● WHAT THE TASK ASKS
Stop after the line containing "blue carton: 7 -> 6"; retype every line of the data before it exactly, starting from the first.

(DATA FOR THIS TASK Opens)

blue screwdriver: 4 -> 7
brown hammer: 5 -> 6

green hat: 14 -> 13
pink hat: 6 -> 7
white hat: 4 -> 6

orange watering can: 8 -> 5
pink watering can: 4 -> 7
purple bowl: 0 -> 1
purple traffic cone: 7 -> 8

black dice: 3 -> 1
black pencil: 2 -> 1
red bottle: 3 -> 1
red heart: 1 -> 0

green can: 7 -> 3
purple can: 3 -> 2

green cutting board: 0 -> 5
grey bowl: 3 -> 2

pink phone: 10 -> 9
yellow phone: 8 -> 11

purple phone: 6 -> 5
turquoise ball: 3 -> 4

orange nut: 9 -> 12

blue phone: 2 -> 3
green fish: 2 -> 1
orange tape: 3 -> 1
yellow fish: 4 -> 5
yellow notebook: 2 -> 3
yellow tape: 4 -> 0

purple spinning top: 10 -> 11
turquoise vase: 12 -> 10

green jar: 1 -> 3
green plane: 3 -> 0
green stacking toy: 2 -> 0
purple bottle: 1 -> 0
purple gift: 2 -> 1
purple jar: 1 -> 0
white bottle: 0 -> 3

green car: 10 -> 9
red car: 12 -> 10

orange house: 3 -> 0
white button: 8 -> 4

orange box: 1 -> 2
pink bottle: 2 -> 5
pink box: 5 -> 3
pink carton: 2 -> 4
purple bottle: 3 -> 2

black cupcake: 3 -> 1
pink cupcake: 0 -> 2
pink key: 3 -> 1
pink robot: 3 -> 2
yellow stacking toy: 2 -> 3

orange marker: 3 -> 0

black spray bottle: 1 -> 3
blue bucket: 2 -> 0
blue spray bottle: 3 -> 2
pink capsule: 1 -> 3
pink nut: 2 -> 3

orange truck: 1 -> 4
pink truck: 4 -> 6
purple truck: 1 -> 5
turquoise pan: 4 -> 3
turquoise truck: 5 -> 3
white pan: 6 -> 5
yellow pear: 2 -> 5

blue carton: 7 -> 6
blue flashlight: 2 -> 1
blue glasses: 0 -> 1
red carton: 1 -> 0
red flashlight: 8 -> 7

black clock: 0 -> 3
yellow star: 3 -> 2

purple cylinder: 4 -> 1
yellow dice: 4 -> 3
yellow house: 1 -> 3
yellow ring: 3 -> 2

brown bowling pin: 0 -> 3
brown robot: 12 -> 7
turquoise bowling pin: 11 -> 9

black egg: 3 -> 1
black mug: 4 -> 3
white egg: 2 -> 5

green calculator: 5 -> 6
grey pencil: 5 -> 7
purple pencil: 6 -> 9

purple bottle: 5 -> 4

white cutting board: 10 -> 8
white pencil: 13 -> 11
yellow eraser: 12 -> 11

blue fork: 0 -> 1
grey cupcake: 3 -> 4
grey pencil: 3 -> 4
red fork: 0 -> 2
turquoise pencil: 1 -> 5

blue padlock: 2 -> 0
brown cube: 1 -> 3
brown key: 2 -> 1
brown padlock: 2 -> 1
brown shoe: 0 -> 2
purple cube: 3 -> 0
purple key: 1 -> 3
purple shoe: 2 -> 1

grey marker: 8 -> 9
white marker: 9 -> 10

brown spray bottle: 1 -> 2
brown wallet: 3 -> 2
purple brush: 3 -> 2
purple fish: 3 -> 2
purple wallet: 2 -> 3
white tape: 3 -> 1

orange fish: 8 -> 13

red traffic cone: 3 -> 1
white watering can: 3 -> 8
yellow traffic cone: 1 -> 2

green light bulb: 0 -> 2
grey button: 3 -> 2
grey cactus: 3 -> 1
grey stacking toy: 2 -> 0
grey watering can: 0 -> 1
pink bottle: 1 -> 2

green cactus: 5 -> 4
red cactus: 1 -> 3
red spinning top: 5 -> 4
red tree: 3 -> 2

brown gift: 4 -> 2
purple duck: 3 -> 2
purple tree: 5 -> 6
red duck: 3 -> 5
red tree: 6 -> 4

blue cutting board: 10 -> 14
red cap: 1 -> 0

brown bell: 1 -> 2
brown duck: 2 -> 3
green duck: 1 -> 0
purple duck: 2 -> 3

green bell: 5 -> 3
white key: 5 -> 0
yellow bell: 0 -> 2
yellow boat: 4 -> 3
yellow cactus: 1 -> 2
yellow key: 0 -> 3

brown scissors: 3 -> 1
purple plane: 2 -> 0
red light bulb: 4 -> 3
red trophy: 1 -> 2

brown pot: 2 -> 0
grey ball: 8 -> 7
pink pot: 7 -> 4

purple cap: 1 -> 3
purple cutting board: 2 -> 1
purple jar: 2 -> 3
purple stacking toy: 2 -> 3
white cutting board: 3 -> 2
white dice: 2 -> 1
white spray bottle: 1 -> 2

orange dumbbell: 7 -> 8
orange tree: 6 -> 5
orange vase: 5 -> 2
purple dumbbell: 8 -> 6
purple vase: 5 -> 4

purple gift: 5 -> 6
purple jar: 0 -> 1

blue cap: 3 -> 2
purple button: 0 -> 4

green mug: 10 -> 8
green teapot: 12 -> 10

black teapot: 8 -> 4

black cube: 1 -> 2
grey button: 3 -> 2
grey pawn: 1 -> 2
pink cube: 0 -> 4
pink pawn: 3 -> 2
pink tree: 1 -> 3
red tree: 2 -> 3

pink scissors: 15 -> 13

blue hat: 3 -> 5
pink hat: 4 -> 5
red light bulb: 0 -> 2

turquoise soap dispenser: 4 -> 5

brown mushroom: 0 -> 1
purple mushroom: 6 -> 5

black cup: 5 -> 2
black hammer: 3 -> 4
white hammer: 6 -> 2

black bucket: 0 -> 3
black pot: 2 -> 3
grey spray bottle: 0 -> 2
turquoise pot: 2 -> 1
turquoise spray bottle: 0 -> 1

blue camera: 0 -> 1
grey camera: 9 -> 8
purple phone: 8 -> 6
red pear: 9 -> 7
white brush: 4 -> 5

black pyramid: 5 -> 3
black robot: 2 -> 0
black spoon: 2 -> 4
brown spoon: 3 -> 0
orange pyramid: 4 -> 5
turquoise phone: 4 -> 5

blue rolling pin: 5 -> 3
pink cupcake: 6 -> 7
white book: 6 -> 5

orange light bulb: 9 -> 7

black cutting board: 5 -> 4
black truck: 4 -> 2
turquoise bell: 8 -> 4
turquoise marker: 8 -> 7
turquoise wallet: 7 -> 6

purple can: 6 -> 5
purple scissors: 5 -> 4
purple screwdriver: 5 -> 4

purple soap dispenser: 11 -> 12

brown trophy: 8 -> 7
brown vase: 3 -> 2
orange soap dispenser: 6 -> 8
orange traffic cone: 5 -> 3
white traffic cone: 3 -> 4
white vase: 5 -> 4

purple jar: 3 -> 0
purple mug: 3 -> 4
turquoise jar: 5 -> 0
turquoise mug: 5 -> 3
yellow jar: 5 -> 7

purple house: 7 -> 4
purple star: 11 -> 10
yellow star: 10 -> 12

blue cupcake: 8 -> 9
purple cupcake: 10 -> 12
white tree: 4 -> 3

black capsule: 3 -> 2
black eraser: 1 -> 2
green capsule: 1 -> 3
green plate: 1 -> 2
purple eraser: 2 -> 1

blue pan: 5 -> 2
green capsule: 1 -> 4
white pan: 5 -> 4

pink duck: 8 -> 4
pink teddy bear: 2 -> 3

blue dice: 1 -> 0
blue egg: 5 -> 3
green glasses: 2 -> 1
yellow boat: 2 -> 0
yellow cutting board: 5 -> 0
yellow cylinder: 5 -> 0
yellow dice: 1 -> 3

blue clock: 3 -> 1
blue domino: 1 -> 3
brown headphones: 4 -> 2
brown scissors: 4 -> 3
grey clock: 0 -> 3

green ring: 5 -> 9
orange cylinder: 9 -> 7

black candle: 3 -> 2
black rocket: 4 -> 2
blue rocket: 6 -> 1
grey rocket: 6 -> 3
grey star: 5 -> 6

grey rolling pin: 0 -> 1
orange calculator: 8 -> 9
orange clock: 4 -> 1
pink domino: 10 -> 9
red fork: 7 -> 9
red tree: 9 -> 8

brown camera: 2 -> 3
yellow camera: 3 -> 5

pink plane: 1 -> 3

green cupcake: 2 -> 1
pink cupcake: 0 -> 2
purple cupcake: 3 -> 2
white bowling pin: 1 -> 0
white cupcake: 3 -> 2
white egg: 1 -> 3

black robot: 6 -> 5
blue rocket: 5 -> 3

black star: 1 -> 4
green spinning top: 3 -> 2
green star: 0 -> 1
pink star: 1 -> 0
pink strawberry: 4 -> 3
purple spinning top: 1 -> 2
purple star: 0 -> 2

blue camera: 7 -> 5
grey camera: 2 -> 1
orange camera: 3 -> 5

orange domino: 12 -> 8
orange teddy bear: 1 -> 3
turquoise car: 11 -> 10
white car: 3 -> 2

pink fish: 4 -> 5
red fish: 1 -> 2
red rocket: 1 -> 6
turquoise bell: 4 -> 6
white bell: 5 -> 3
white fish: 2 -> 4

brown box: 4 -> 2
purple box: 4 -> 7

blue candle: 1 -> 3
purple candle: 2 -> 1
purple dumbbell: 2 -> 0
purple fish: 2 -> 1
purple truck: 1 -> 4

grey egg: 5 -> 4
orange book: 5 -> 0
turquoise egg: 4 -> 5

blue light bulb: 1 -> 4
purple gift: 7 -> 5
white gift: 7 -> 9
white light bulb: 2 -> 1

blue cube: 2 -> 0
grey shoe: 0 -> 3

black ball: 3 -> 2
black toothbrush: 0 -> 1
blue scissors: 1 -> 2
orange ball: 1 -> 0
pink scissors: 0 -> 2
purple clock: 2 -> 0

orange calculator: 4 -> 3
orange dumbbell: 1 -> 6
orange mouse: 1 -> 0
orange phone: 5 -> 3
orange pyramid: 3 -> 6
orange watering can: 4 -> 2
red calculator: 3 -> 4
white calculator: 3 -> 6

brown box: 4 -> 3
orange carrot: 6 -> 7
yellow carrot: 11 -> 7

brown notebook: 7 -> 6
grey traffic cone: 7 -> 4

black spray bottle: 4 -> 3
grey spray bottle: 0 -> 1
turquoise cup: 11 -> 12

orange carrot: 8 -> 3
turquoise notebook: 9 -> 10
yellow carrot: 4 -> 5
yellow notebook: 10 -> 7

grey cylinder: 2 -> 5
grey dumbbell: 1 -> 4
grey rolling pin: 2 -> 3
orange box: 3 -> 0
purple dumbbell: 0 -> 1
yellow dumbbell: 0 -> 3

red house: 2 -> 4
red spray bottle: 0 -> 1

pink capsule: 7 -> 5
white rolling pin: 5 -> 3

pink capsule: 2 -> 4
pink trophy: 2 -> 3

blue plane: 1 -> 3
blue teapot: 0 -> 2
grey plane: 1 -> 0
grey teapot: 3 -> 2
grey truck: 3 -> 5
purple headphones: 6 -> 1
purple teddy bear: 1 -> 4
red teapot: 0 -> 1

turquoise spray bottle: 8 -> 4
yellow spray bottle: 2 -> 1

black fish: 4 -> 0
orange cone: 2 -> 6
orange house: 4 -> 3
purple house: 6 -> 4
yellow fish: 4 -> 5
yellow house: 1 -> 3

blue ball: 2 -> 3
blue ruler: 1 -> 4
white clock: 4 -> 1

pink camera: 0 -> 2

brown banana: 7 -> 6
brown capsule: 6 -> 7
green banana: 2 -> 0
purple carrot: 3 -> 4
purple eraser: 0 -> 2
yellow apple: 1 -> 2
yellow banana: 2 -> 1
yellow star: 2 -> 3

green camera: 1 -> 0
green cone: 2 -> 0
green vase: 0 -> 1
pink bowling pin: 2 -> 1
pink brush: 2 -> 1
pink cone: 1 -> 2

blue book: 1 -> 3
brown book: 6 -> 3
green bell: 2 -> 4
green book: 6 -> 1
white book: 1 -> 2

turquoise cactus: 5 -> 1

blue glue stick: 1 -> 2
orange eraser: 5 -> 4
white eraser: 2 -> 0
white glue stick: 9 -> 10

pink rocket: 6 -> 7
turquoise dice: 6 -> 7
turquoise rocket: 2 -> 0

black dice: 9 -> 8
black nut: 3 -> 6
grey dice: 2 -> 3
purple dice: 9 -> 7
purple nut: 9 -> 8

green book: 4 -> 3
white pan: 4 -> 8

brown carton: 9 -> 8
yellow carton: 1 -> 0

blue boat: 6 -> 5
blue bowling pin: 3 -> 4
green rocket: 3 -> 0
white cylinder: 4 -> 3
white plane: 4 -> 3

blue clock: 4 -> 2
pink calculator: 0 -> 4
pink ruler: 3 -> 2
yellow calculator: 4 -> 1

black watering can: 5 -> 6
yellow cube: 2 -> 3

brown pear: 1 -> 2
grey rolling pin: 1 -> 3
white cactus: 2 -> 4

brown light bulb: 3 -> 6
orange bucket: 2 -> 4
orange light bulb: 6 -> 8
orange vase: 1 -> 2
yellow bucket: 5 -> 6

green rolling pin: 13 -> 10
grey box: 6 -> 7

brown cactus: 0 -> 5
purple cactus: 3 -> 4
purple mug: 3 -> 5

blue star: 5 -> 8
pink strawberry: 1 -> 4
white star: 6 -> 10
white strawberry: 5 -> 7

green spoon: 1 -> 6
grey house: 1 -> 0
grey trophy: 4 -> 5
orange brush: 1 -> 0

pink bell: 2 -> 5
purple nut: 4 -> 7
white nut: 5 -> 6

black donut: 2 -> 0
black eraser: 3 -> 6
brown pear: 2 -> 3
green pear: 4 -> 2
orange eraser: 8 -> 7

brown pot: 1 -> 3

(DATA FOR THIS TASK Closes)

● EXPECTED ANSWER
blue screwdriver: 4 -> 7
brown hammer: 5 -> 6

green hat: 14 -> 13
pink hat: 6 -> 7
white hat: 4 -> 6

orange watering can: 8 -> 5
pink watering can: 4 -> 7
purple bowl: 0 -> 1
purple traffic cone: 7 -> 8

black dice: 3 -> 1
black pencil: 2 -> 1
red bottle: 3 -> 1
red heart: 1 -> 0

green can: 7 -> 3
purple can: 3 -> 2

green cutting board: 0 -> 5
grey bowl: 3 -> 2

pink phone: 10 -> 9
yellow phone: 8 -> 11

purple phone: 6 -> 5
turquoise ball: 3 -> 4

orange nut: 9 -> 12

blue phone: 2 -> 3
green fish: 2 -> 1
orange tape: 3 -> 1
yellow fish: 4 -> 5
yellow notebook: 2 -> 3
yellow tape: 4 -> 0

purple spinning top: 10 -> 11
turquoise vase: 12 -> 10

green jar: 1 -> 3
green plane: 3 -> 0
green stacking toy: 2 -> 0
purple bottle: 1 -> 0
purple gift: 2 -> 1
purple jar: 1 -> 0
white bottle: 0 -> 3

green car: 10 -> 9
red car: 12 -> 10

orange house: 3 -> 0
white button: 8 -> 4

orange box: 1 -> 2
pink bottle: 2 -> 5
pink box: 5 -> 3
pink carton: 2 -> 4
purple bottle: 3 -> 2

black cupcake: 3 -> 1
pink cupcake: 0 -> 2
pink key: 3 -> 1
pink robot: 3 -> 2
yellow stacking toy: 2 -> 3

orange marker: 3 -> 0

black spray bottle: 1 -> 3
blue bucket: 2 -> 0
blue spray bottle: 3 -> 2
pink capsule: 1 -> 3
pink nut: 2 -> 3

orange truck: 1 -> 4
pink truck: 4 -> 6
purple truck: 1 -> 5
turquoise pan: 4 -> 3
turquoise truck: 5 -> 3
white pan: 6 -> 5
yellow pear: 2 -> 5

blue carton: 7 -> 6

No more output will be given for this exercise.